TASK TO COMPLETE
Beginning with the opening line of the entries, return every line through the one containing "R8: 1.3k (COM, VE) -> 1.3k (VB, VE)", both included, and nothing else. Omit pictures.

SUPPLIED INFORMATION
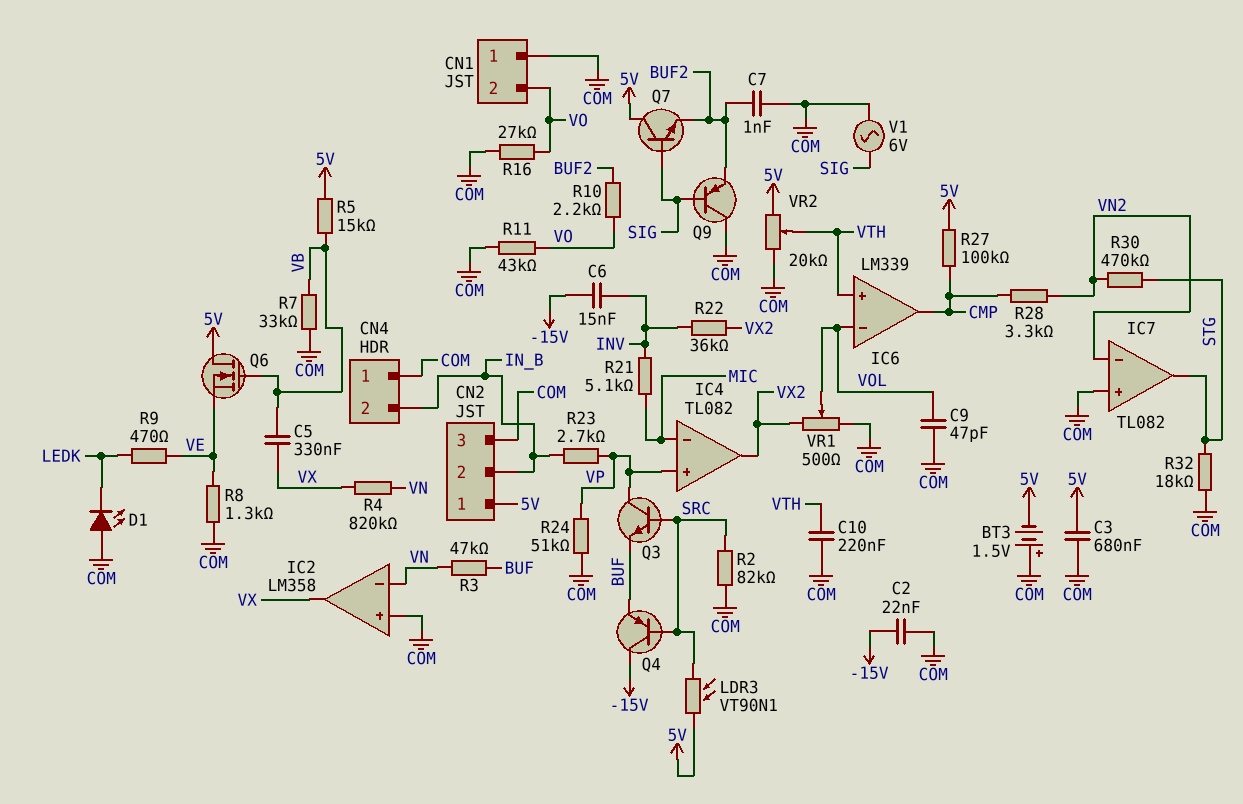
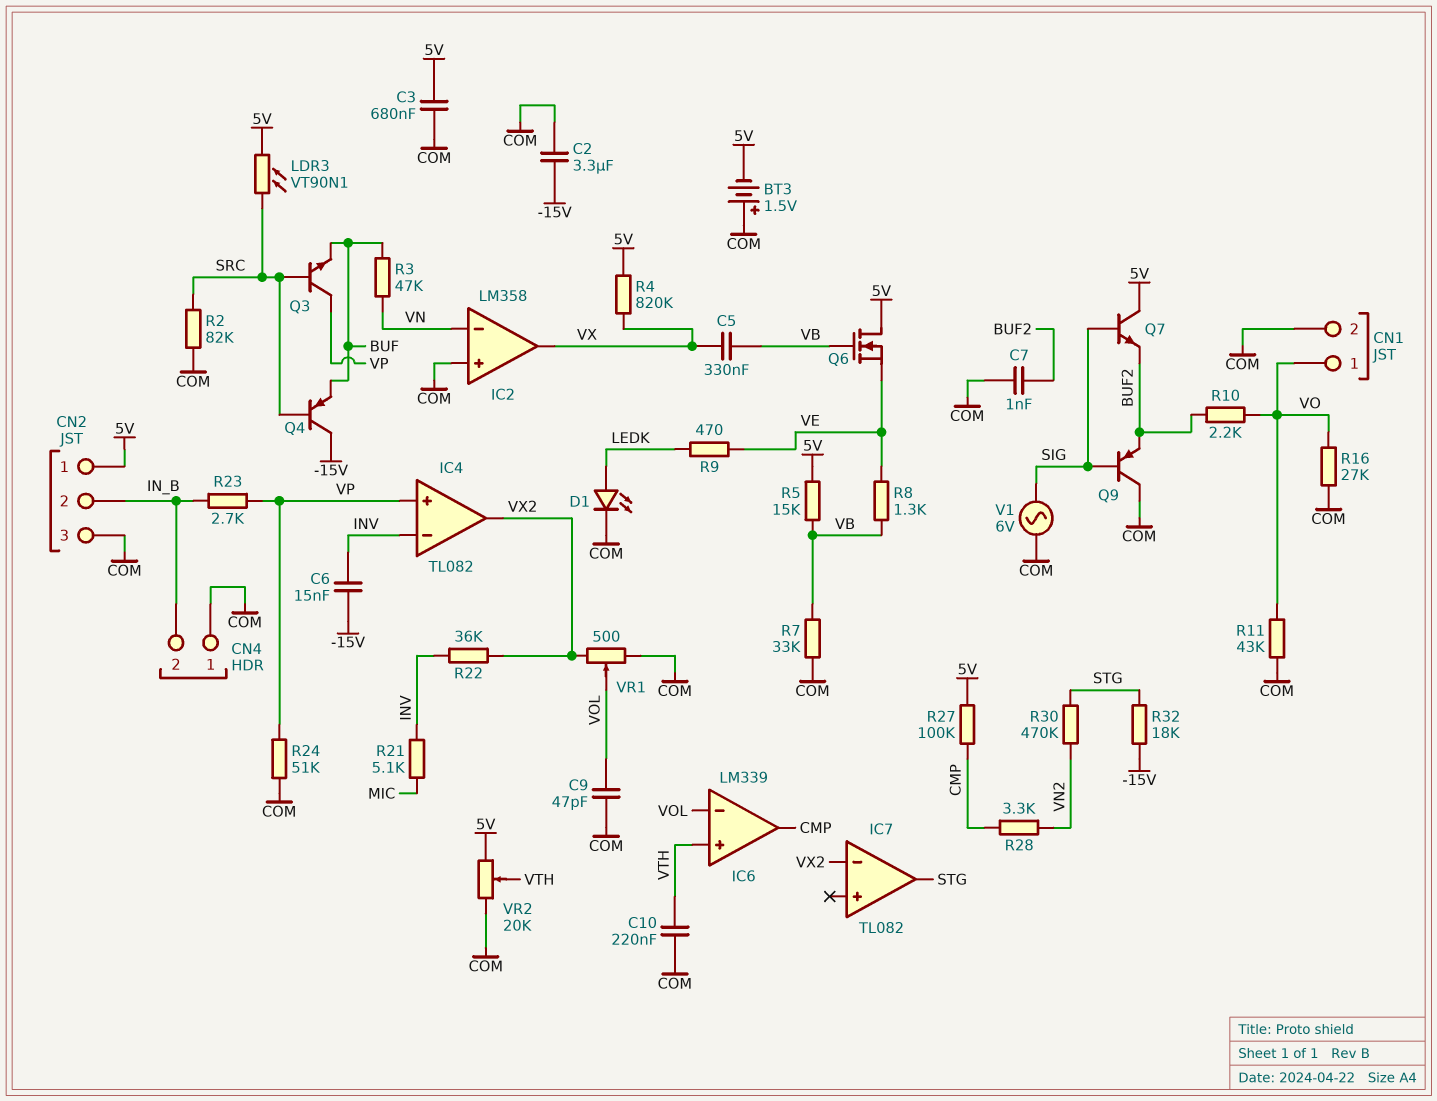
C2: 22nF (-15V, COM) -> 3.3uF (-15V, COM)
CN1 pin 1: COM -> VO
CN1 pin 2: VO -> COM
D1: LED (A COM, K LEDK) -> LED (A LEDK, K COM)
IC4 pin in-: MIC -> INV
IC7 pin in+: COM -> none
IC7 pin in-: VN2 -> VX2
R4: 820k (VN, VX) -> 820k (5V, VX)
R8: 1.3k (COM, VE) -> 1.3k (VB, VE)
R32: 18k (COM, STG) -> 18k (-15V, STG)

ANSWER TO THE EXERCISE
C2: 22nF (-15V, COM) -> 3.3uF (-15V, COM)
CN1 pin 1: COM -> VO
CN1 pin 2: VO -> COM
D1: LED (A COM, K LEDK) -> LED (A LEDK, K COM)
IC4 pin in-: MIC -> INV
IC7 pin in+: COM -> none
IC7 pin in-: VN2 -> VX2
R4: 820k (VN, VX) -> 820k (5V, VX)
R8: 1.3k (COM, VE) -> 1.3k (VB, VE)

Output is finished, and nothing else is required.